*** INFORMATION PROVIDED Section Begins ***

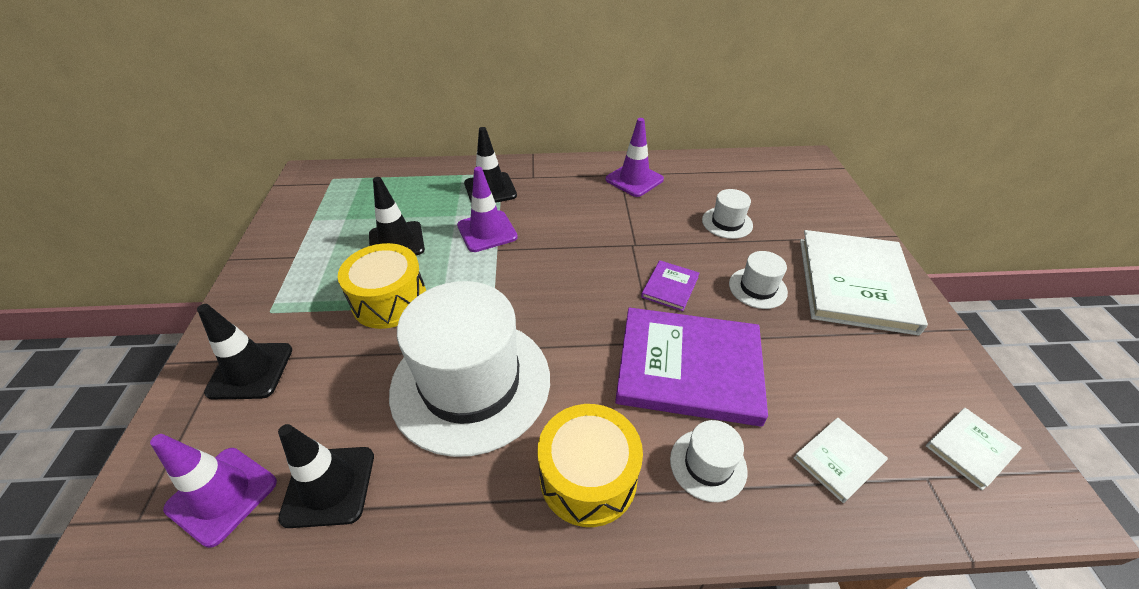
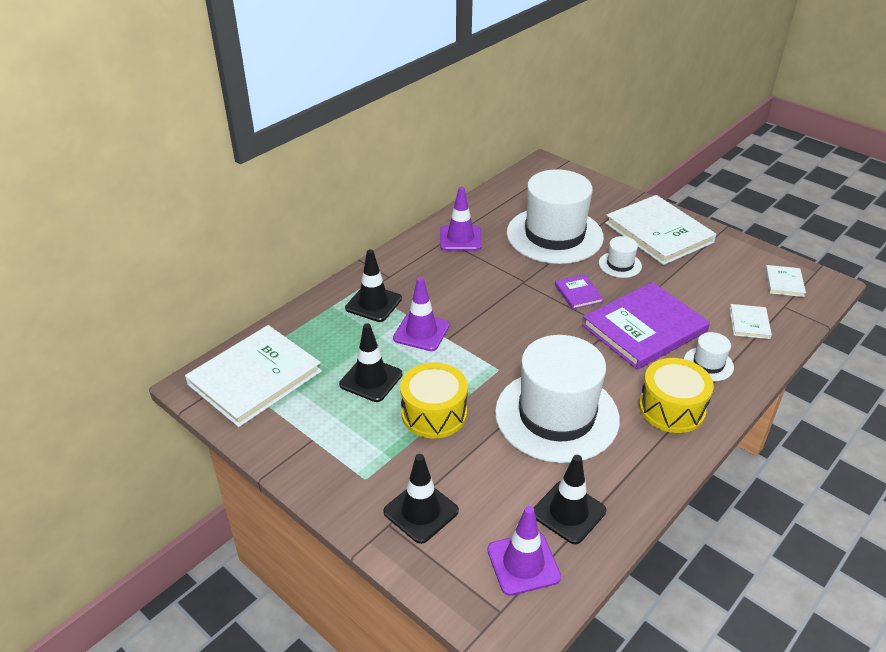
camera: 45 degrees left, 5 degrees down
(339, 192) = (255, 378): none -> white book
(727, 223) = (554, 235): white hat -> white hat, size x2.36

*** INFORMATION PROVIDED Section Ends ***
*** INFORMATION PROVIDED Section Begins ***

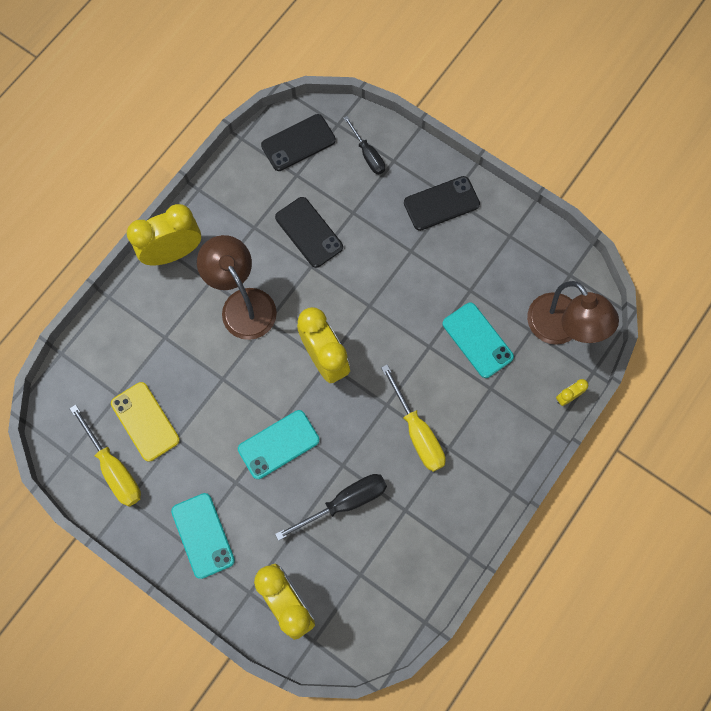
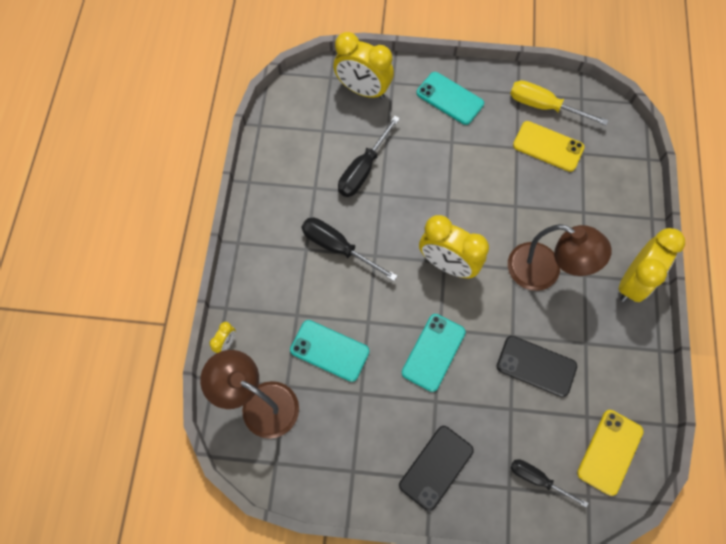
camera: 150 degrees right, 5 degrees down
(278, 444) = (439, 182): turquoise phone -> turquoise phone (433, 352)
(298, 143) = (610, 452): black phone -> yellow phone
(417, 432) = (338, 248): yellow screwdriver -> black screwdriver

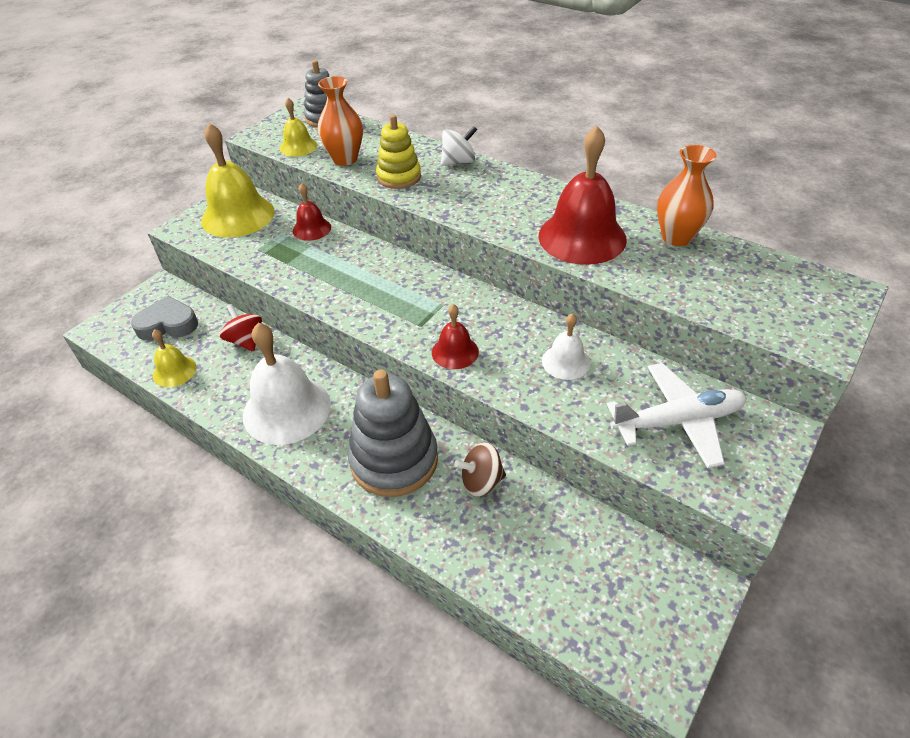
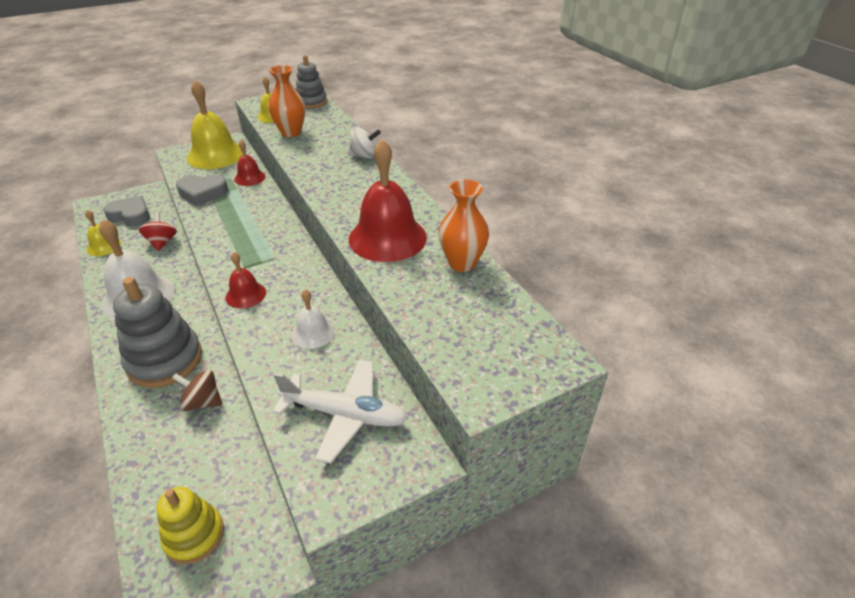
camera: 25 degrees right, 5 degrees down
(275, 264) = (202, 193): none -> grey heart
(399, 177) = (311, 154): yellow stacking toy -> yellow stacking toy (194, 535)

*** INFORMATION PROVIDED Section Ends ***

§ **EXERCISE PROMPT**: Look above for the line that contains "(339, 192) = (255, 378): none -> white book". Starting there, transcribe every line exactly until you have copied the line that contains "(727, 223) = (554, 235): white".

§ **TASK RESULT**:
(339, 192) = (255, 378): none -> white book
(727, 223) = (554, 235): white hat -> white hat, size x2.36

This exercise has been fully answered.